(Extracted data entries)
::::

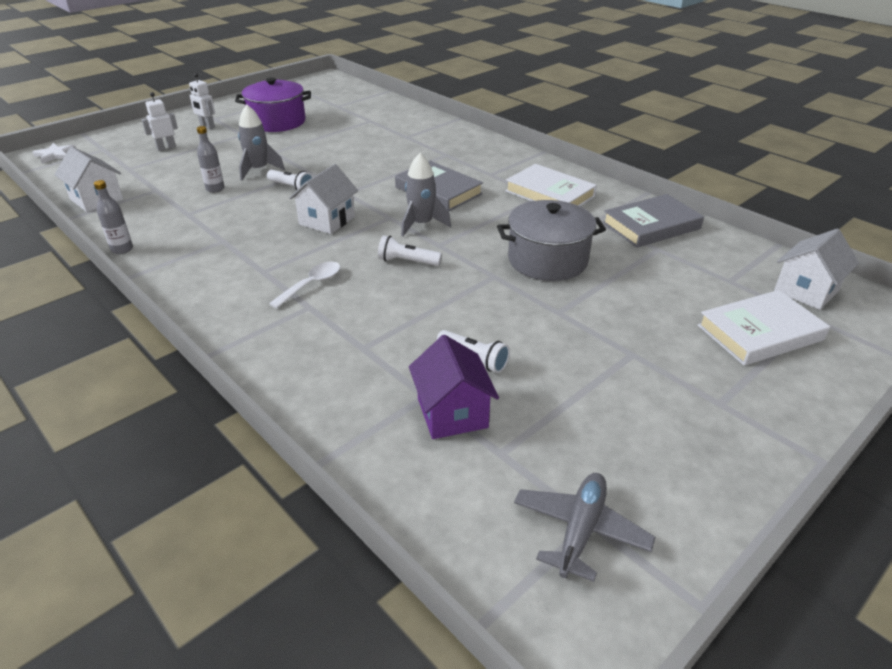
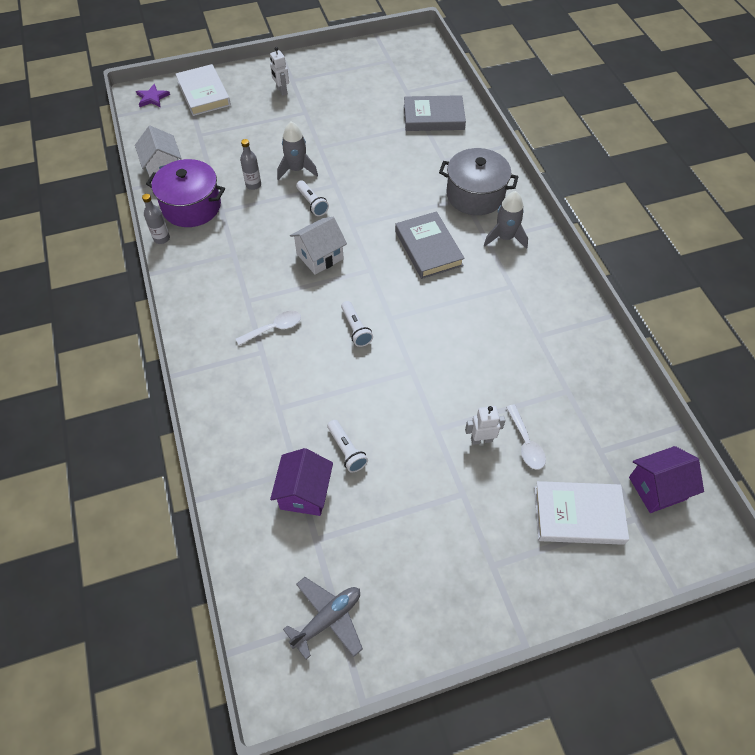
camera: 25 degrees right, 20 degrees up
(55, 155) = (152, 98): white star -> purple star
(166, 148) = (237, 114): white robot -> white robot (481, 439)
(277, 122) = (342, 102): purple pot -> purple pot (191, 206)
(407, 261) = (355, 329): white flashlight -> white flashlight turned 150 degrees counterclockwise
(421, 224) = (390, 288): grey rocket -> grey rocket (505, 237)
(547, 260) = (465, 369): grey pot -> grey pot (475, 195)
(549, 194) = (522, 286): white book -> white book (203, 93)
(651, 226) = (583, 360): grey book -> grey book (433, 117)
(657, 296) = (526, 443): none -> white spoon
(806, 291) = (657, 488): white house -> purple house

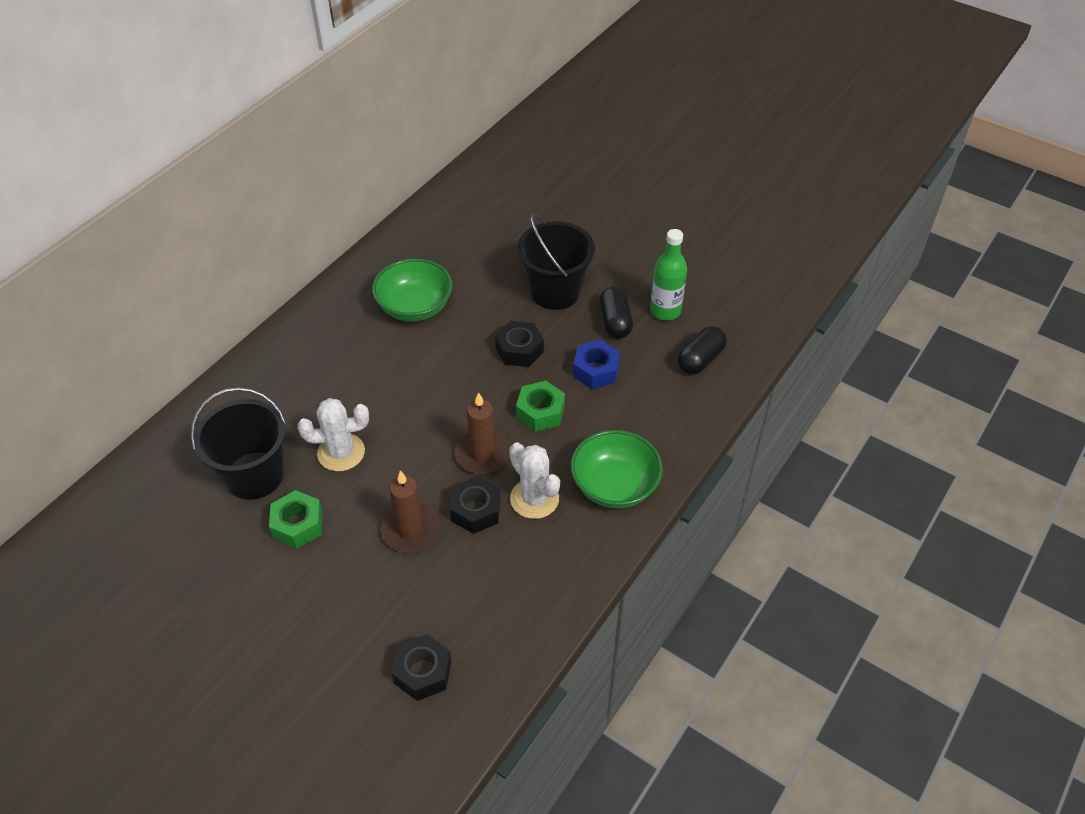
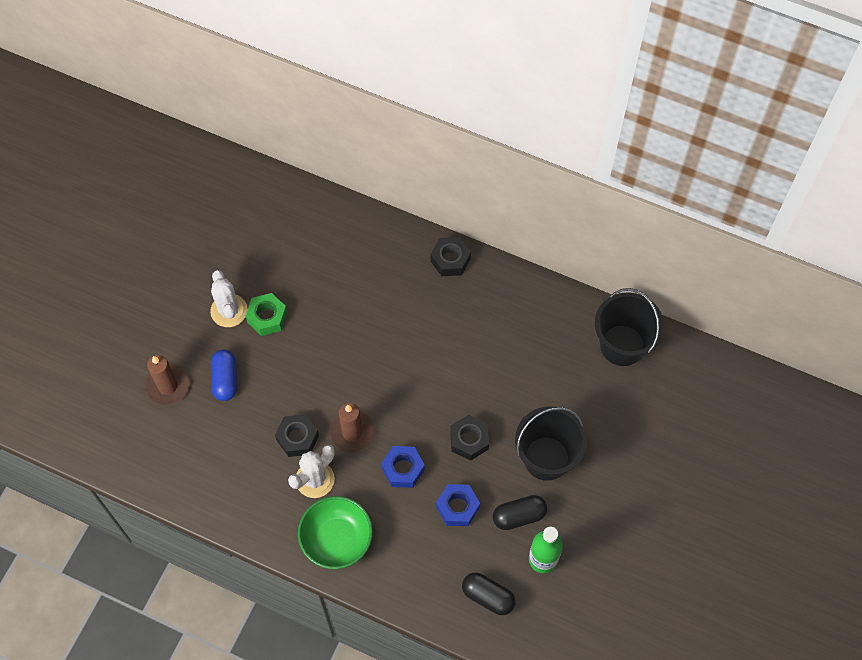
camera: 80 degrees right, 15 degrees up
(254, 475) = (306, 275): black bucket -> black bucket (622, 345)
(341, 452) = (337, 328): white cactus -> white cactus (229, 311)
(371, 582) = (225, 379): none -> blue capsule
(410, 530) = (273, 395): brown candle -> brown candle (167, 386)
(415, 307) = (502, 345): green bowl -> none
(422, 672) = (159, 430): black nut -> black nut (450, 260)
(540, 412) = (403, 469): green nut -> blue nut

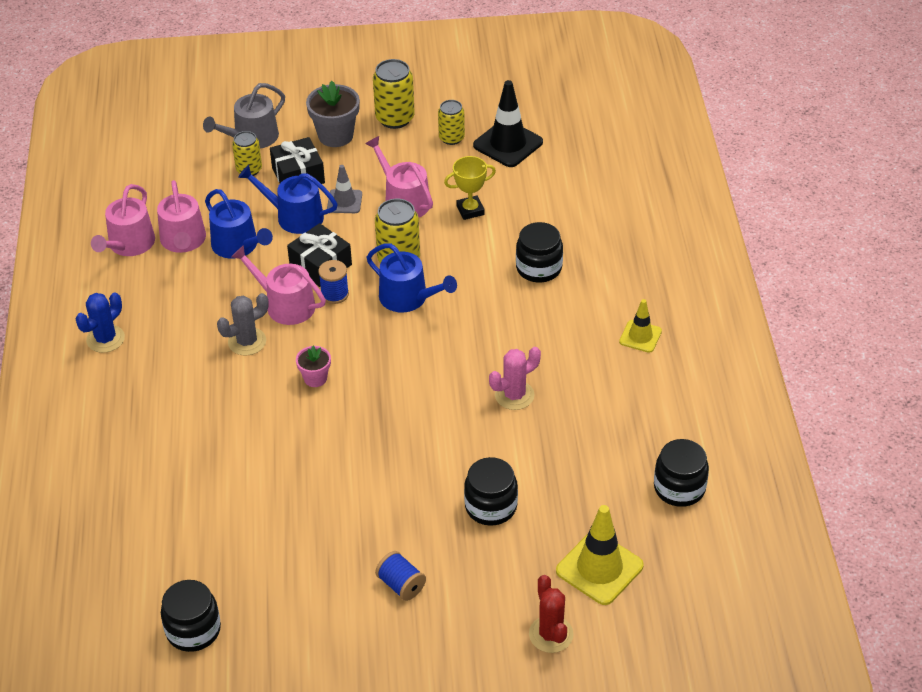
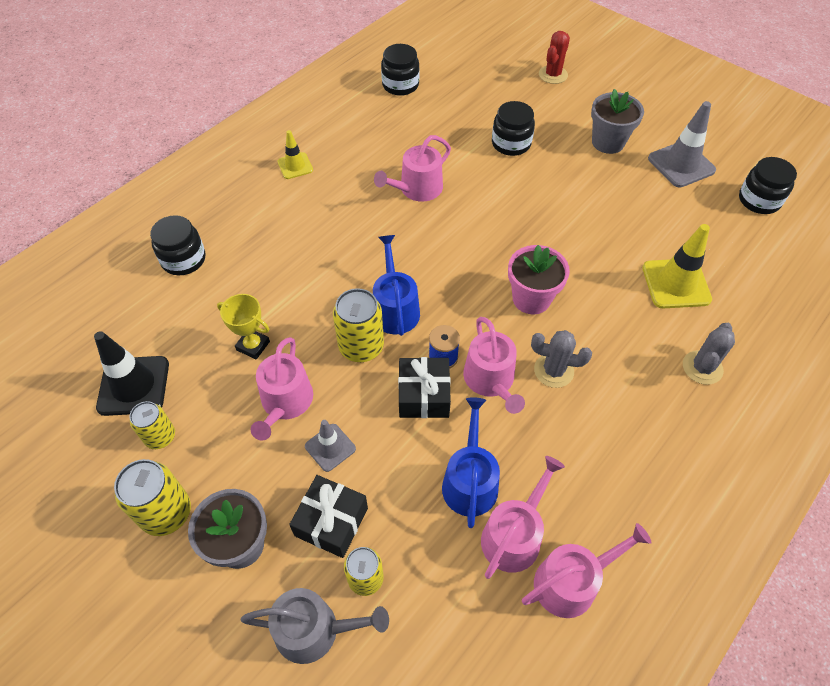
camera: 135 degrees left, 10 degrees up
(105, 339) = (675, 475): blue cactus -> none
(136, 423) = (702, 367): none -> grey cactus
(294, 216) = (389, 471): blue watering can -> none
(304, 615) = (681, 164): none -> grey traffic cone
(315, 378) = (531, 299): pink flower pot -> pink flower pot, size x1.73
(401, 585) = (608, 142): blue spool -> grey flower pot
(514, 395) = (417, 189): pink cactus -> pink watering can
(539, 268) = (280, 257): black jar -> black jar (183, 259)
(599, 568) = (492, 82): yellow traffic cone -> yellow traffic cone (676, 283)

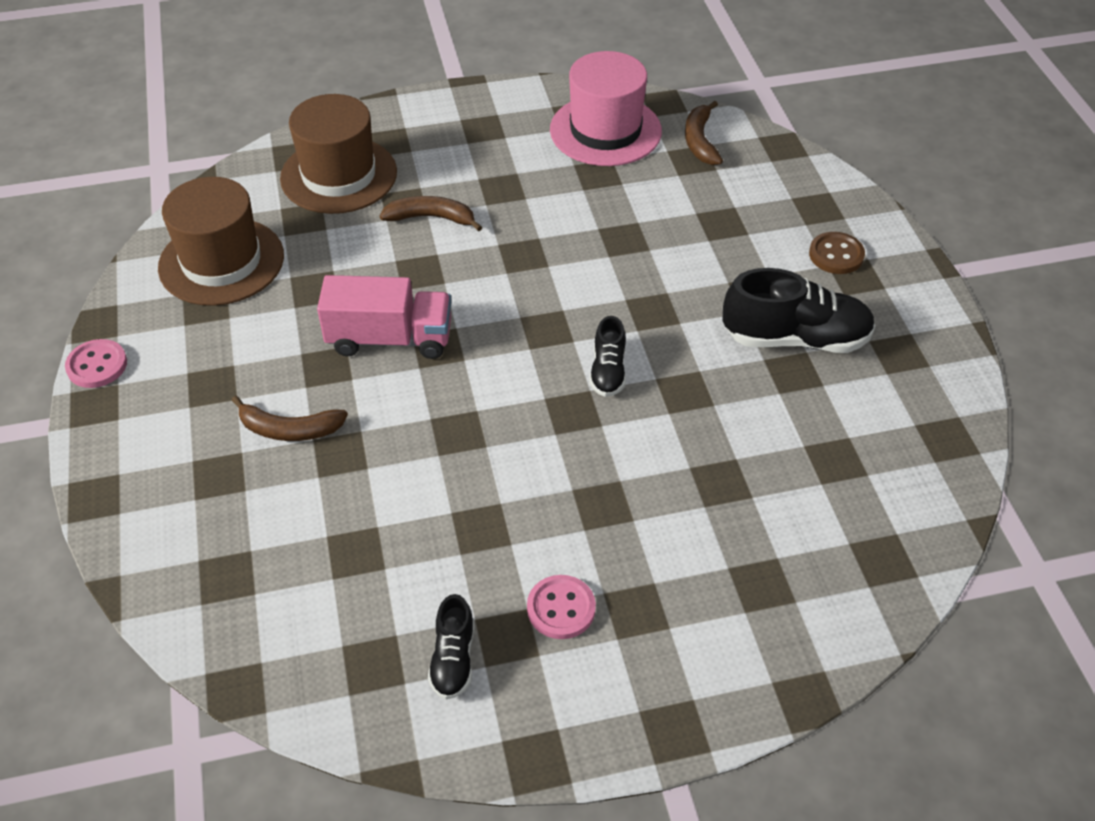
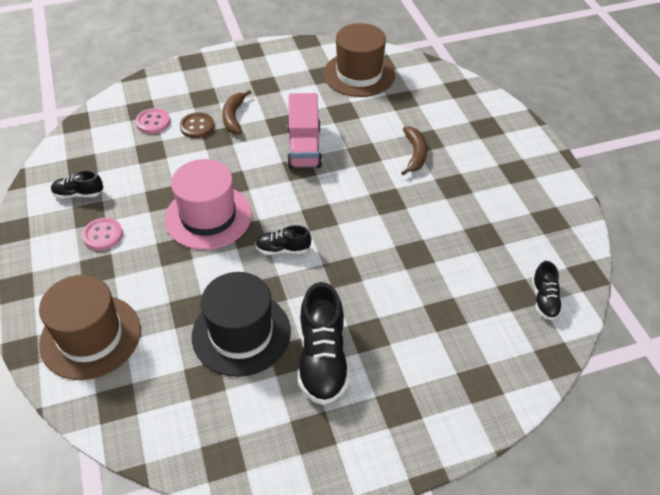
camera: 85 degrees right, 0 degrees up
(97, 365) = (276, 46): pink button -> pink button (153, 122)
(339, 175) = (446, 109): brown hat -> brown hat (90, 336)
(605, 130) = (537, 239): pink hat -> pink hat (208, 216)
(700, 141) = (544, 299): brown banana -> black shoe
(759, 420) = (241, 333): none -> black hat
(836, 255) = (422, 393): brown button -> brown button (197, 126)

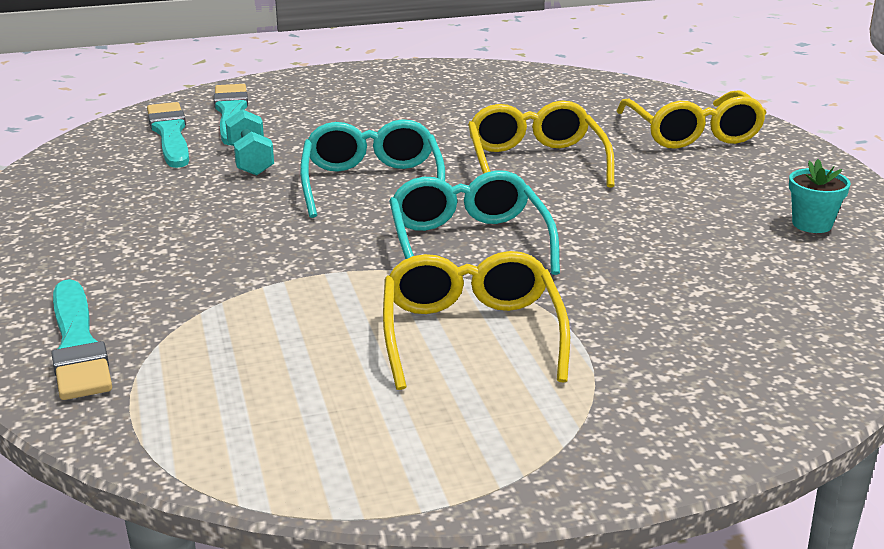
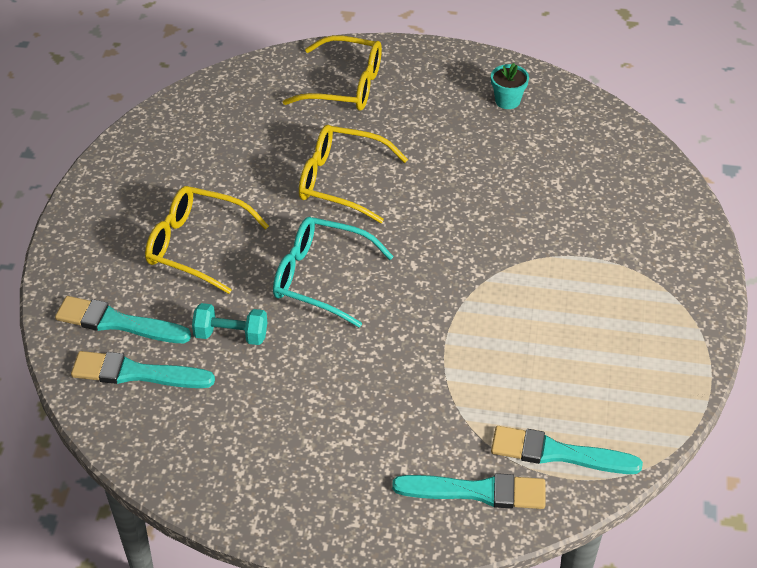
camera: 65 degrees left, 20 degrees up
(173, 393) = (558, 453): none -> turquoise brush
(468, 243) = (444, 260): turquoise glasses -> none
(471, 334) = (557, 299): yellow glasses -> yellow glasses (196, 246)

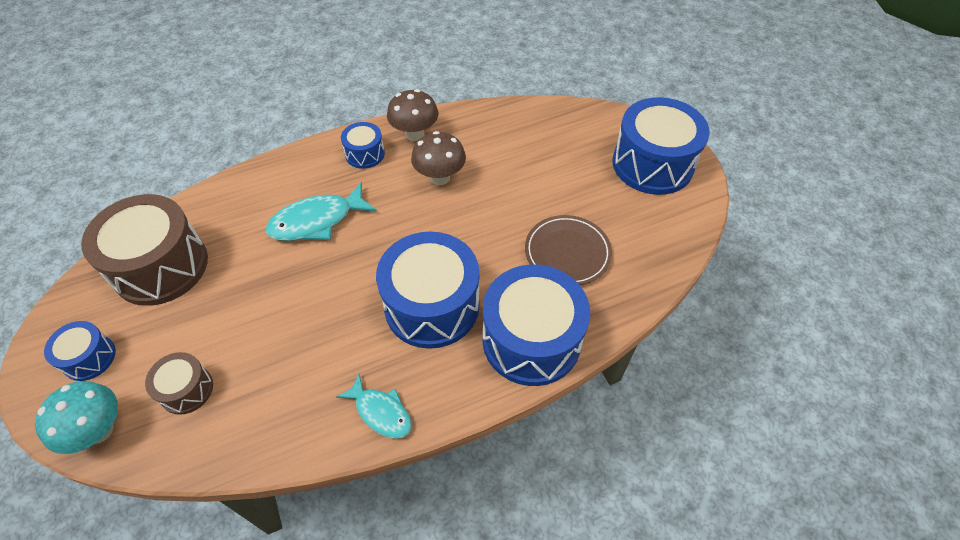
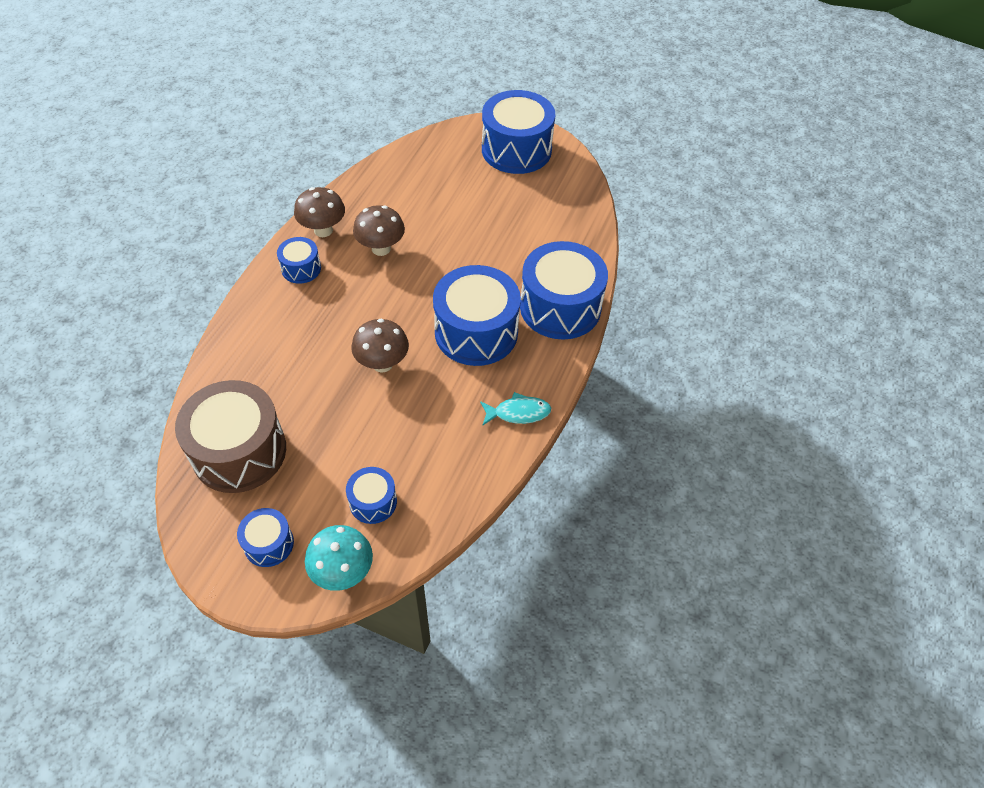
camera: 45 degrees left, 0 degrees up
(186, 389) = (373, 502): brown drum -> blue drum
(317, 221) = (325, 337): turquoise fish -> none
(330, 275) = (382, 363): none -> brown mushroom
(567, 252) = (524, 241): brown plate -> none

::::

Brief
Please copy the data shown above word for word, omitting the pictures.

Answer box
camera: 25 degrees right, 20 degrees up
(55, 155) = (152, 98): white star -> purple star
(166, 148) = (237, 114): white robot -> white robot (481, 439)
(277, 122) = (342, 102): purple pot -> purple pot (191, 206)
(407, 261) = (355, 329): white flashlight -> white flashlight turned 150 degrees counterclockwise
(421, 224) = (390, 288): grey rocket -> grey rocket (505, 237)
(547, 260) = (465, 369): grey pot -> grey pot (475, 195)
(549, 194) = (522, 286): white book -> white book (203, 93)
(651, 226) = (583, 360): grey book -> grey book (433, 117)
(657, 296) = (526, 443): none -> white spoon
(806, 291) = (657, 488): white house -> purple house

camera: 80 degrees right, 15 degrees up
(254, 475) = (306, 275): black bucket -> black bucket (622, 345)
(341, 452) = (337, 328): white cactus -> white cactus (229, 311)
(371, 582) = (225, 379): none -> blue capsule
(410, 530) = (273, 395): brown candle -> brown candle (167, 386)
(415, 307) = (502, 345): green bowl -> none
(422, 672) = (159, 430): black nut -> black nut (450, 260)
(540, 412) = (403, 469): green nut -> blue nut

camera: 135 degrees left, 10 degrees up
(105, 339) = (675, 475): blue cactus -> none
(136, 423) = (702, 367): none -> grey cactus
(294, 216) = (389, 471): blue watering can -> none
(304, 615) = (681, 164): none -> grey traffic cone
(315, 378) = (531, 299): pink flower pot -> pink flower pot, size x1.73
(401, 585) = (608, 142): blue spool -> grey flower pot
(514, 395) = (417, 189): pink cactus -> pink watering can
(539, 268) = (280, 257): black jar -> black jar (183, 259)
(599, 568) = (492, 82): yellow traffic cone -> yellow traffic cone (676, 283)

camera: 85 degrees right, 0 degrees up
(97, 365) = (276, 46): pink button -> pink button (153, 122)
(339, 175) = (446, 109): brown hat -> brown hat (90, 336)
(605, 130) = (537, 239): pink hat -> pink hat (208, 216)
(700, 141) = (544, 299): brown banana -> black shoe
(759, 420) = (241, 333): none -> black hat
(836, 255) = (422, 393): brown button -> brown button (197, 126)

camera: 65 degrees left, 20 degrees up
(173, 393) = (558, 453): none -> turquoise brush
(468, 243) = (444, 260): turquoise glasses -> none
(471, 334) = (557, 299): yellow glasses -> yellow glasses (196, 246)

camera: 45 degrees left, 0 degrees up
(186, 389) = (373, 502): brown drum -> blue drum
(317, 221) = (325, 337): turquoise fish -> none
(330, 275) = (382, 363): none -> brown mushroom
(567, 252) = (524, 241): brown plate -> none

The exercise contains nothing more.